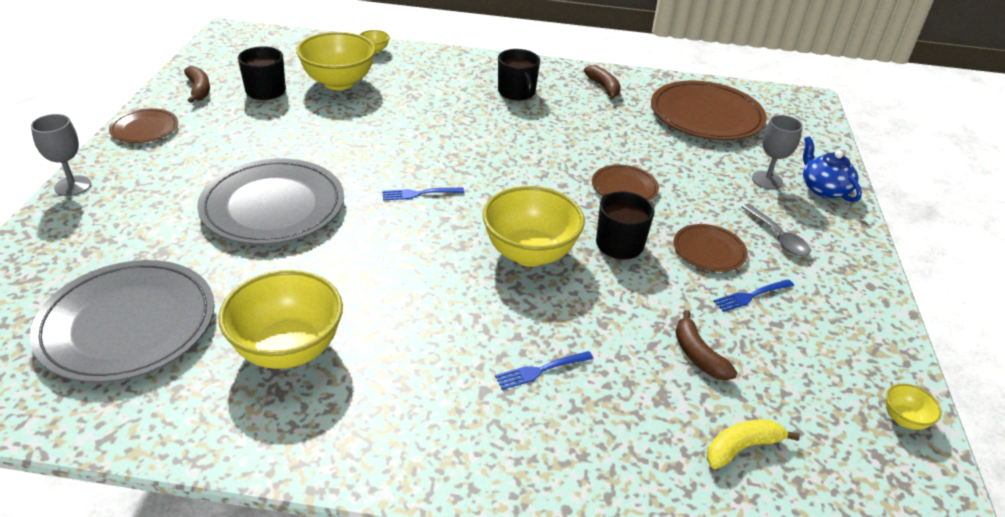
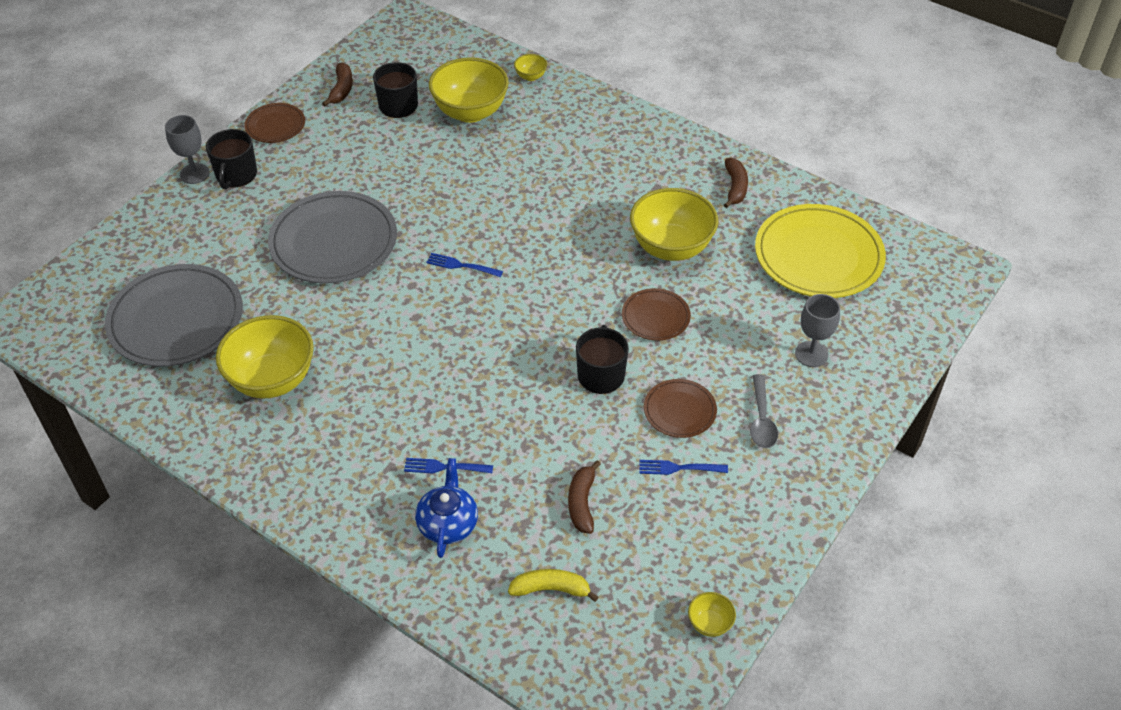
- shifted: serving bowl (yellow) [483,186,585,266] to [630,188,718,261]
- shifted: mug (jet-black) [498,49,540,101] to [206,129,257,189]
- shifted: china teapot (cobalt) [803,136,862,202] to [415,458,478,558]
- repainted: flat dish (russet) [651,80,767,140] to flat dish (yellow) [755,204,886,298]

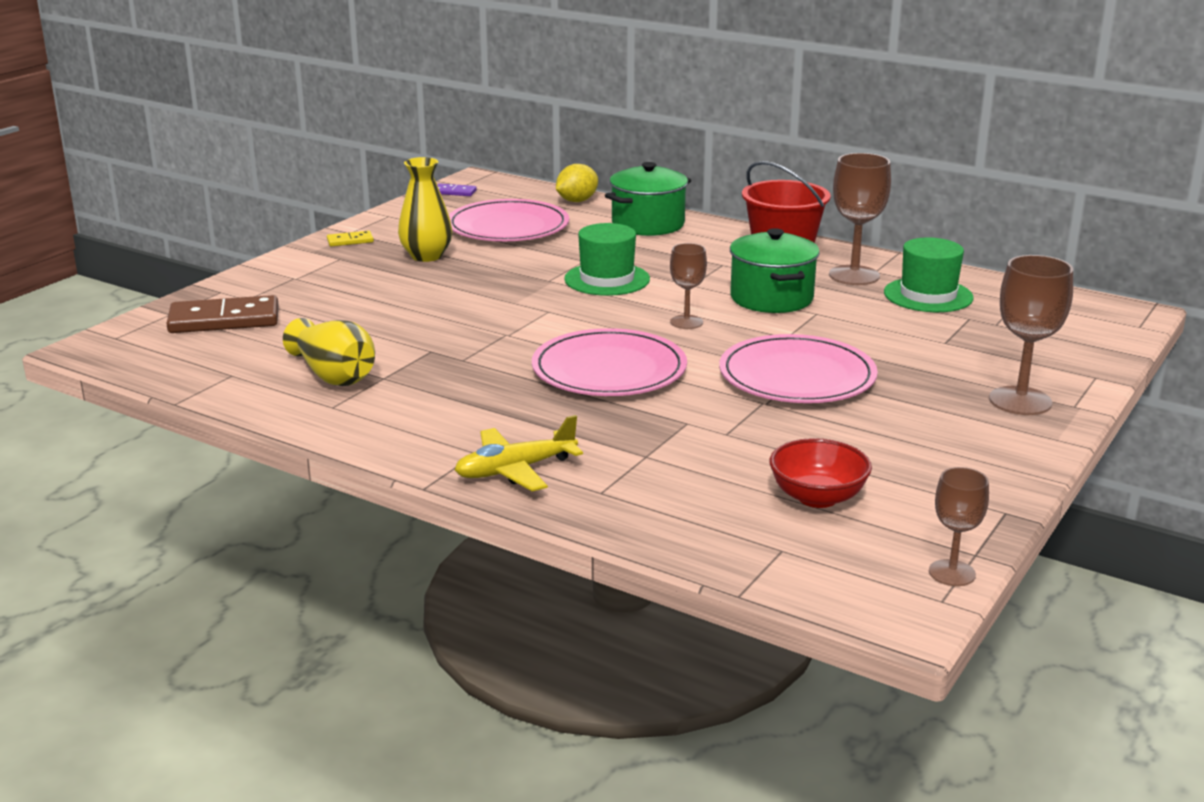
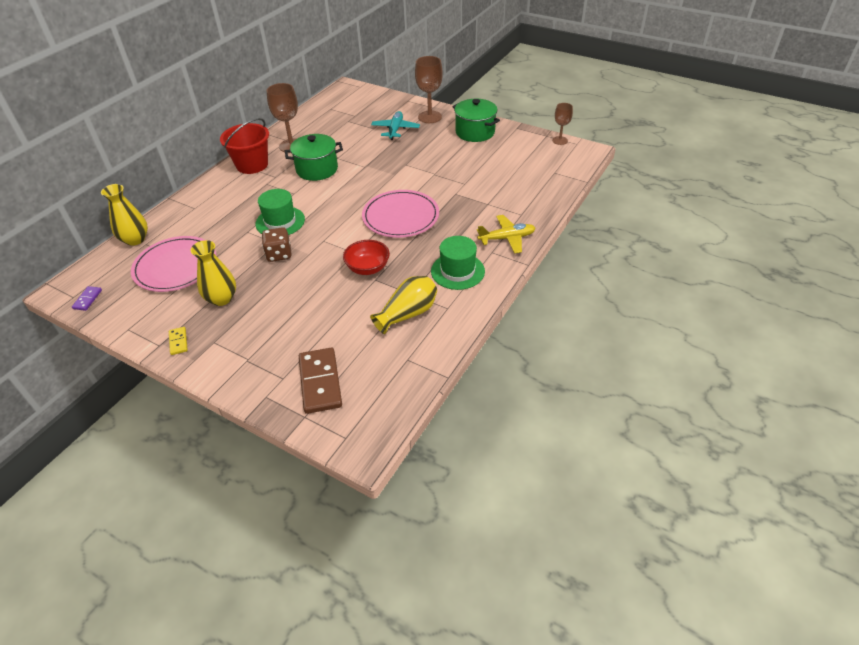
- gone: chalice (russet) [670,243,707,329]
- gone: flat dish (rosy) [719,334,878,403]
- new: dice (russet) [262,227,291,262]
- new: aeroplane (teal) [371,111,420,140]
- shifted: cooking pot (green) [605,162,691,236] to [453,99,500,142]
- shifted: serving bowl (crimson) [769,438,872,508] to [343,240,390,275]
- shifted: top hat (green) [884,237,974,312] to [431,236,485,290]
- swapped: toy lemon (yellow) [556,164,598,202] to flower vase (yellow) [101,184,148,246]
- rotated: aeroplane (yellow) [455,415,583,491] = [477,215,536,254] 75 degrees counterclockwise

+ + + + +

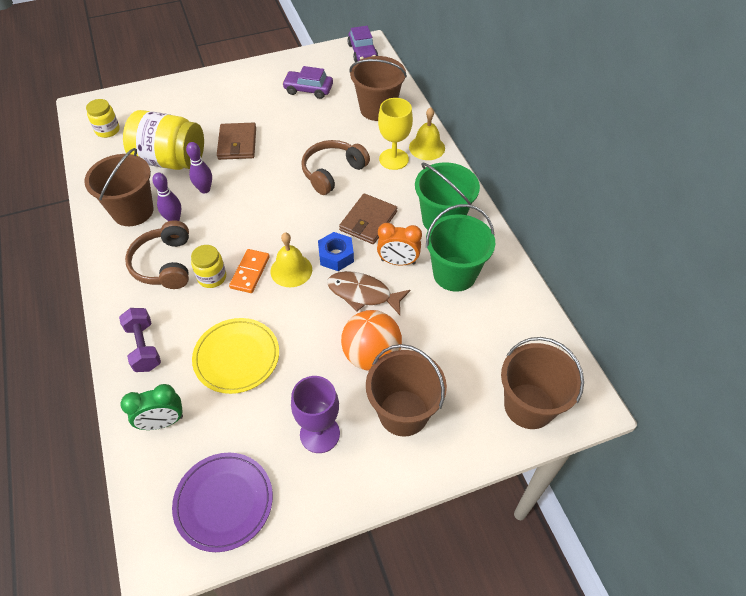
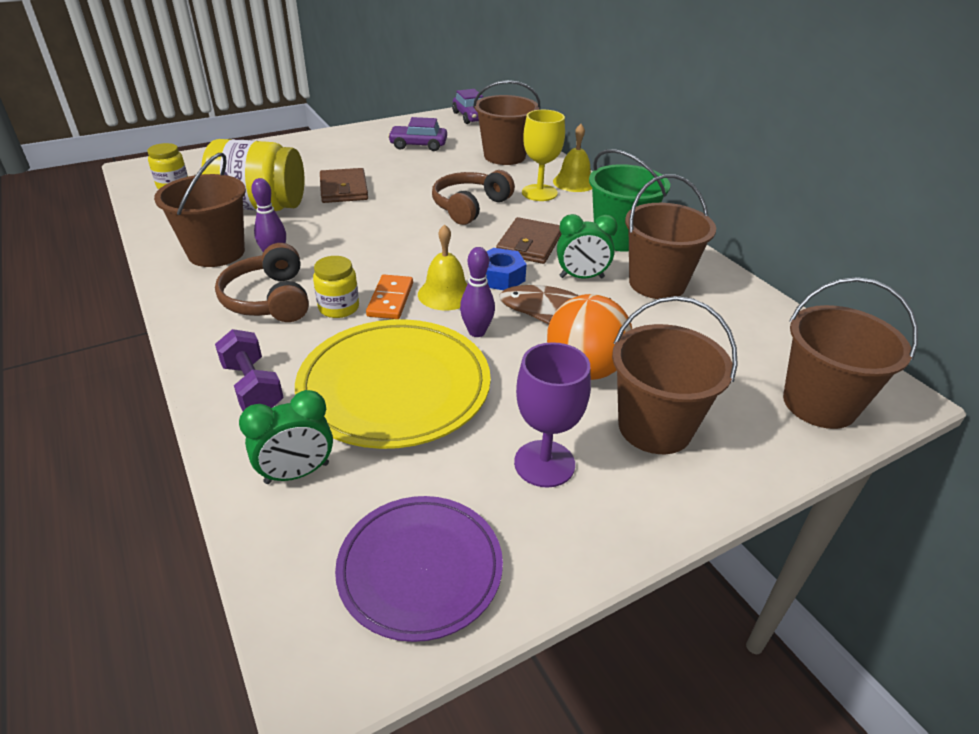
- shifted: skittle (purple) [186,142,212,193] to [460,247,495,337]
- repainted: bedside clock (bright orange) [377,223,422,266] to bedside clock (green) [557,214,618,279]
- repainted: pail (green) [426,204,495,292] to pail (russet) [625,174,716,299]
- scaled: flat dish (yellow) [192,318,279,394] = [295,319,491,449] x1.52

+ + + + +

#### Task description
The line above containing "- shifted: mug", the line containing "- shifted: china", and every line between them are to be transcribed exactly; no other line is wanted.

#### Finished exercise
- shifted: mug (jet-black) [498,49,540,101] to [206,129,257,189]
- shifted: china teapot (cobalt) [803,136,862,202] to [415,458,478,558]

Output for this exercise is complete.